*What to do:*
What lines of the data below hold the string "turquesa"? Copy each one.

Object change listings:
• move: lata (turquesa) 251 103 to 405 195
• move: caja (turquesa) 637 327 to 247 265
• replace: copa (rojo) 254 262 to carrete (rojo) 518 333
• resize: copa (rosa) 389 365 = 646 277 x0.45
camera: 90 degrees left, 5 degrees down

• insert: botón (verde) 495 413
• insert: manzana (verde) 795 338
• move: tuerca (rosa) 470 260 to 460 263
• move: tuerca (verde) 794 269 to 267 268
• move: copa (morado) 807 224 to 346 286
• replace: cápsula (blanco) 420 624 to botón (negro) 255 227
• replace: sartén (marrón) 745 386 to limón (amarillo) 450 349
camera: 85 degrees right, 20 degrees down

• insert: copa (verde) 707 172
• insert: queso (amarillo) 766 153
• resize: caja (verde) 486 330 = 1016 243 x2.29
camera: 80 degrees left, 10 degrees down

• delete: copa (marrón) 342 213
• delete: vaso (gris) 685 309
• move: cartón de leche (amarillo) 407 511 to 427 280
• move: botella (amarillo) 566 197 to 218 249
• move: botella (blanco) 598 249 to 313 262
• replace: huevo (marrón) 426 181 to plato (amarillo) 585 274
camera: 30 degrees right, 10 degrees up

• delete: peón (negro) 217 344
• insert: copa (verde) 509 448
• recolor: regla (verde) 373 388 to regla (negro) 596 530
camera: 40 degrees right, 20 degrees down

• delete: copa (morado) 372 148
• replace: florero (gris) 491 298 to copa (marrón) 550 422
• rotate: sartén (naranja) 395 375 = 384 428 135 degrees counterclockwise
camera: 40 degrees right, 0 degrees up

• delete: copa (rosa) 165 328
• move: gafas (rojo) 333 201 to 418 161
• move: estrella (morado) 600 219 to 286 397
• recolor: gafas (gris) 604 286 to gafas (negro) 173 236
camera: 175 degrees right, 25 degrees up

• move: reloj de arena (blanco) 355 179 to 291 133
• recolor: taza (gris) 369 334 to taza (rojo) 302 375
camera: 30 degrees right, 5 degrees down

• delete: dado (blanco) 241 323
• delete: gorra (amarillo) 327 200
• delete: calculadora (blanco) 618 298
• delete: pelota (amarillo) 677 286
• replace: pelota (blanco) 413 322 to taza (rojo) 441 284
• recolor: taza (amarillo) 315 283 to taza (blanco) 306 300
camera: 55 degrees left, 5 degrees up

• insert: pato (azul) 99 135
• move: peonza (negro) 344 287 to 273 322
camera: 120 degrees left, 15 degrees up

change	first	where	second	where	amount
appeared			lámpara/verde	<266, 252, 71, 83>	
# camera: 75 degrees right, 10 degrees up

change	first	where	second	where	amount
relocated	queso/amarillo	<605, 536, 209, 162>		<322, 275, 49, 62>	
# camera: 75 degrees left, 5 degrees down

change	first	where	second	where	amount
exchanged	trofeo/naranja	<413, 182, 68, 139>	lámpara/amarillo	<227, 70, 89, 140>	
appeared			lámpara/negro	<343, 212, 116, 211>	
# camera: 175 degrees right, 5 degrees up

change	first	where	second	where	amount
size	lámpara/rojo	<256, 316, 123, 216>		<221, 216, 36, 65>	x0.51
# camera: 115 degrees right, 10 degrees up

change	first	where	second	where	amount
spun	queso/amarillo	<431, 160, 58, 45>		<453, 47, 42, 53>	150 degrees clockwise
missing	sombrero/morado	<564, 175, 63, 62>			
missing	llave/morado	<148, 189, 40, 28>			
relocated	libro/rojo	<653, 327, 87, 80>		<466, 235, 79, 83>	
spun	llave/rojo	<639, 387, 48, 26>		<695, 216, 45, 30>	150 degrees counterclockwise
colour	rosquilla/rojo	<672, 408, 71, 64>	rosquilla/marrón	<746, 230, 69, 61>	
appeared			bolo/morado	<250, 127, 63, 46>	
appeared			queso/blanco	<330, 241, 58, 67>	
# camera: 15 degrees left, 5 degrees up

*Finished exercise:*
• move: lata (turquesa) 251 103 to 405 195
• move: caja (turquesa) 637 327 to 247 265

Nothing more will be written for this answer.